> **PROBLEM DESCRIPTION**
Would you please copy each line of the data in which the string "plus" occurs?

(Itemized modification records)

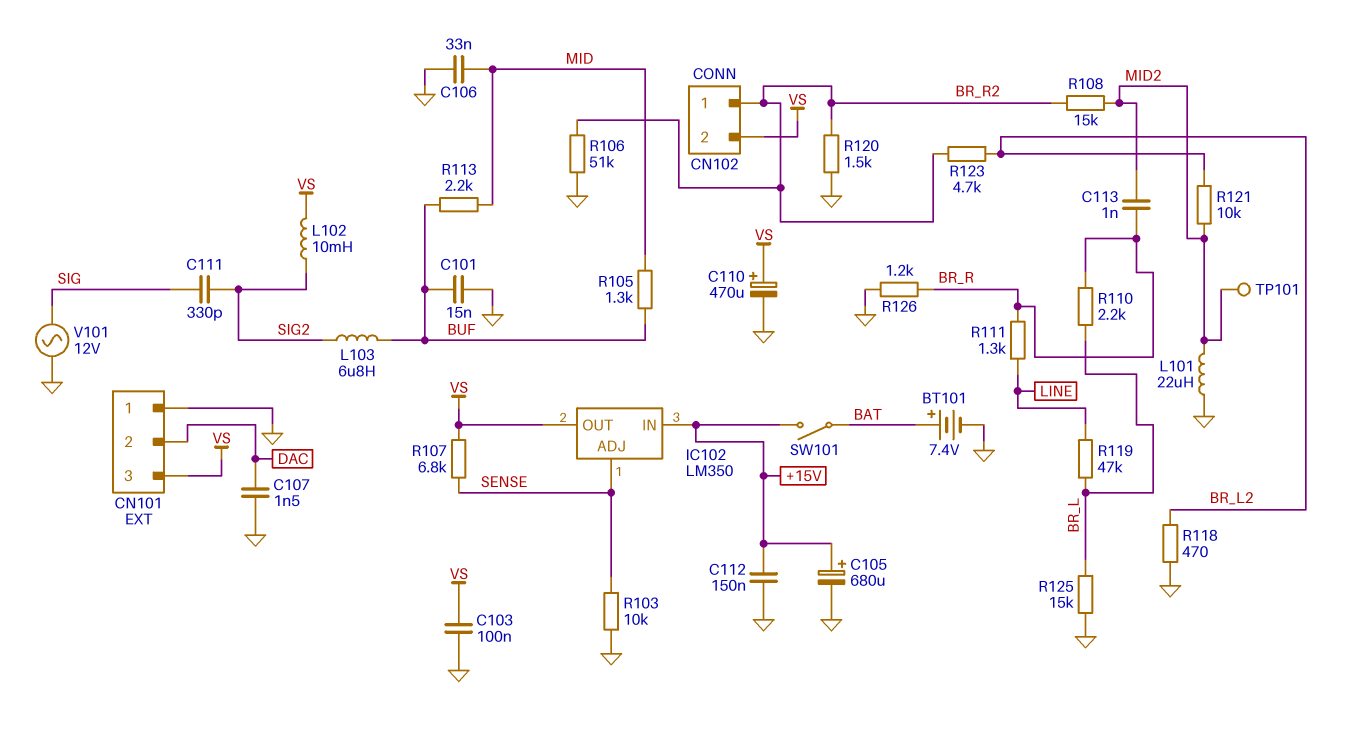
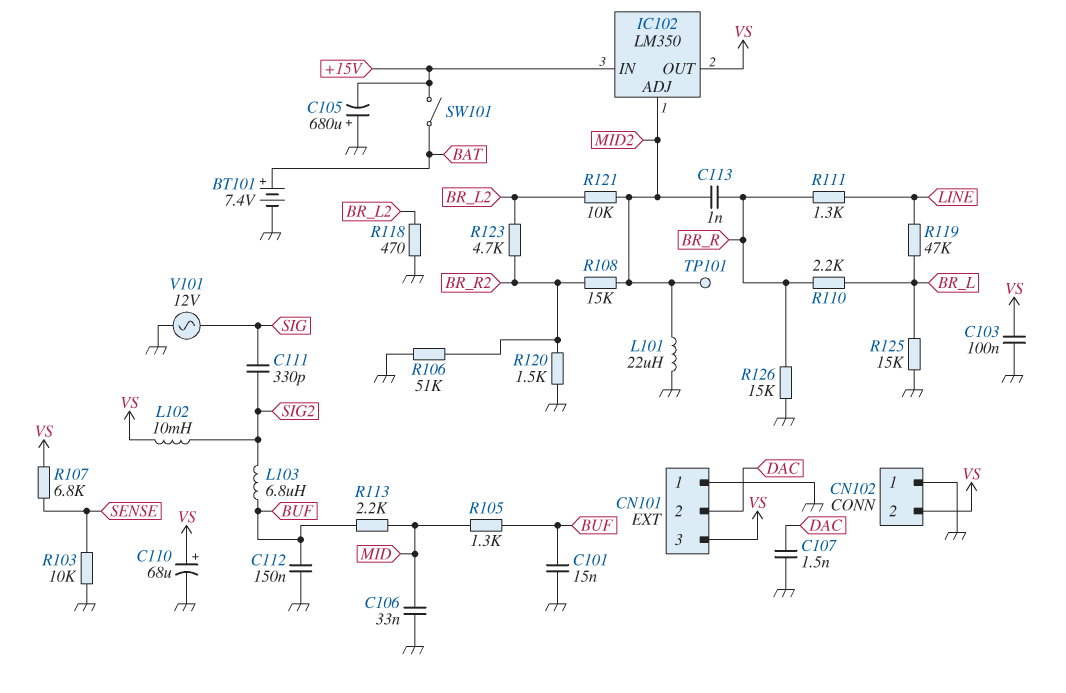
C105: 680uF (plus +15V, minus GND) -> 680uF (plus GND, minus +15V)
C110: 470uF (plus VS, minus GND) -> 68uF (plus VS, minus GND)
C112: 150nF (+15V, GND) -> 150nF (BUF, GND)
CN102 pin 1: BR_R2 -> GND
IC102 pin ADJ: SENSE -> MID2
R126: 1.2k (BR_R, GND) -> 15k (BR_R, GND)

> **OUTPUT FOR THIS TASK**
C105: 680uF (plus +15V, minus GND) -> 680uF (plus GND, minus +15V)
C110: 470uF (plus VS, minus GND) -> 68uF (plus VS, minus GND)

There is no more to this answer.